▶ [TASK DESCRIPTION] When you reach the records below, output every one exactly as written but leave out any pictures.

MATERIAL PROVIDED Start Marker

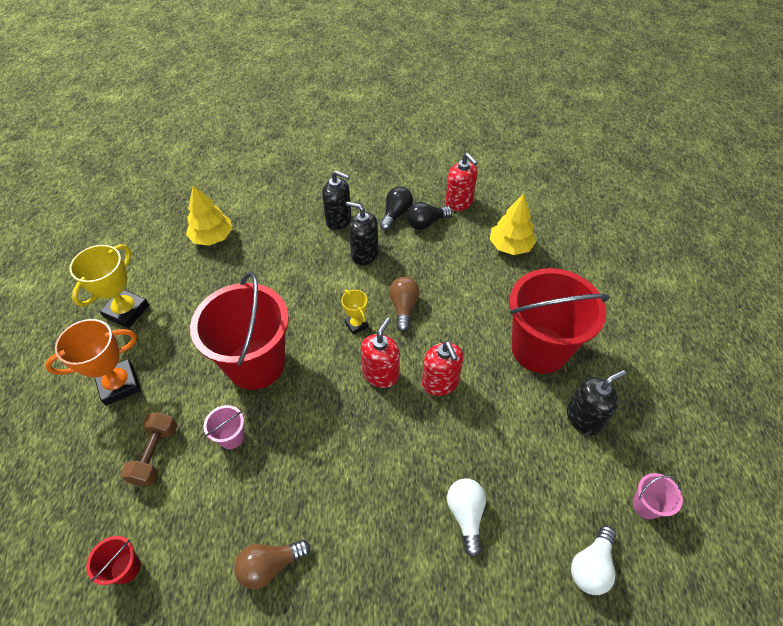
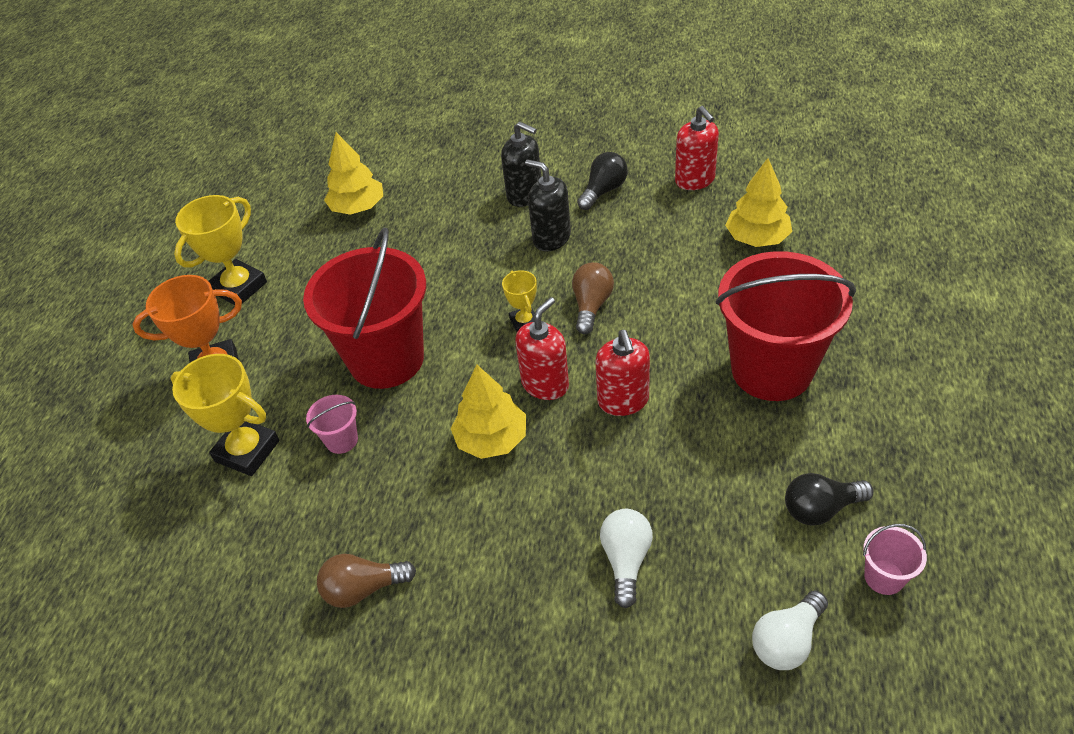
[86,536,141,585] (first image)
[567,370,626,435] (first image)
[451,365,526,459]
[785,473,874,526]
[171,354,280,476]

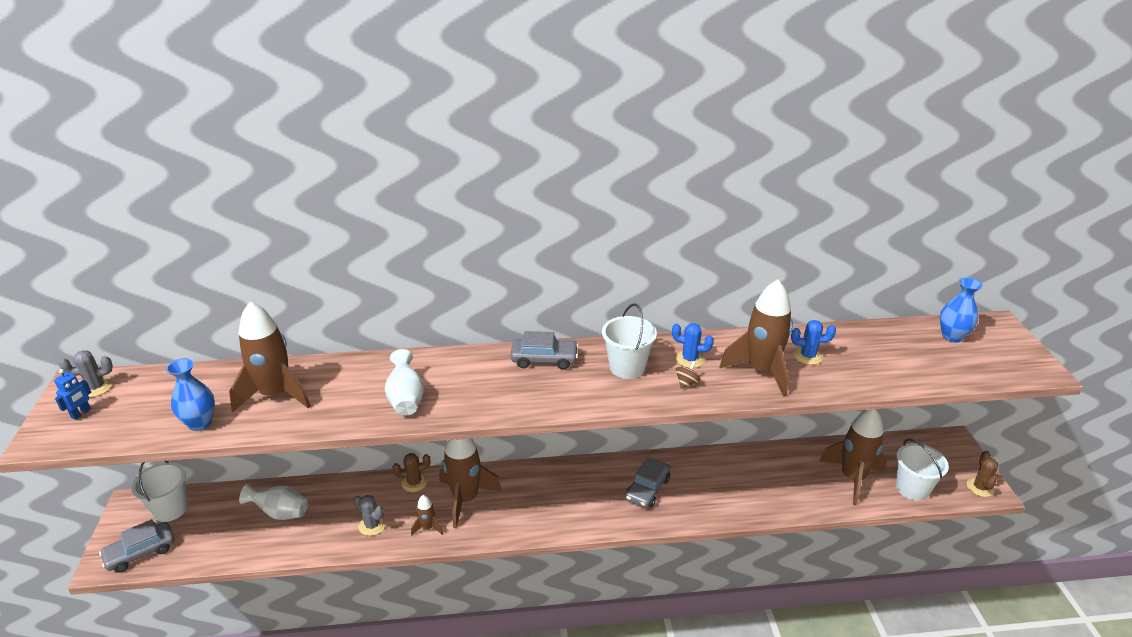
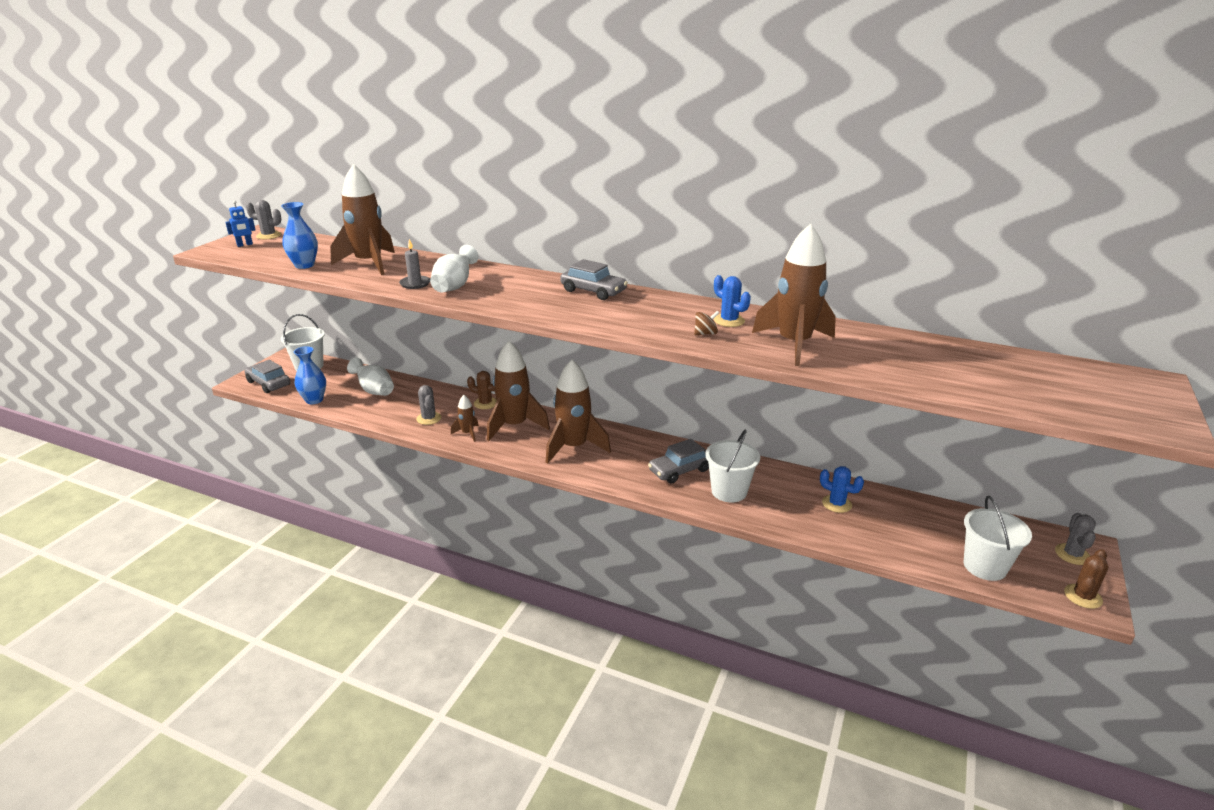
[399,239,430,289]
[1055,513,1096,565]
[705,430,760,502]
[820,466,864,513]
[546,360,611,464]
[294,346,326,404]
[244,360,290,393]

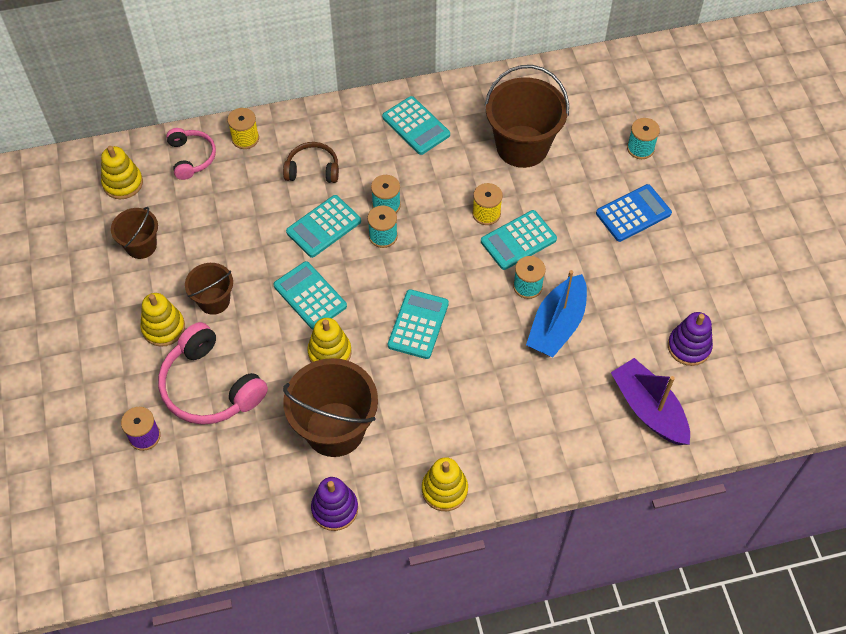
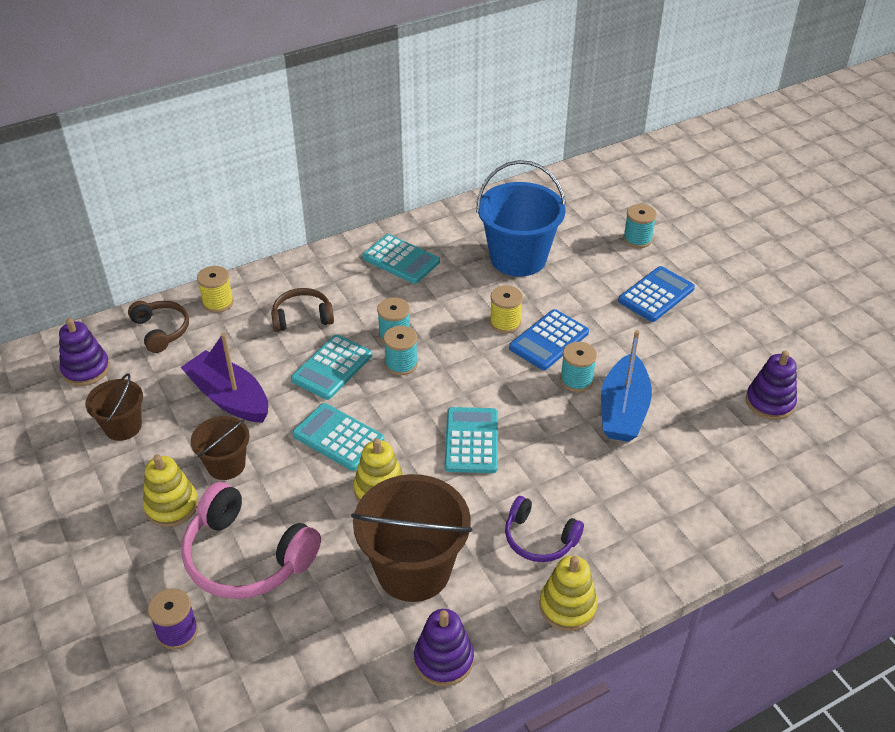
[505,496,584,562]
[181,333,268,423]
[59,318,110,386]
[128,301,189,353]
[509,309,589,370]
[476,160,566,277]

MATERIAL PROVIDED End Marker

▶ [SOLUTION TO THIS TASK]
[86,536,141,585] (first image)
[567,370,626,435] (first image)
[451,365,526,459]
[785,473,874,526]
[171,354,280,476]

[399,239,430,289]
[1055,513,1096,565]
[705,430,760,502]
[820,466,864,513]
[546,360,611,464]
[294,346,326,404]
[244,360,290,393]

[505,496,584,562]
[181,333,268,423]
[59,318,110,386]
[128,301,189,353]
[509,309,589,370]
[476,160,566,277]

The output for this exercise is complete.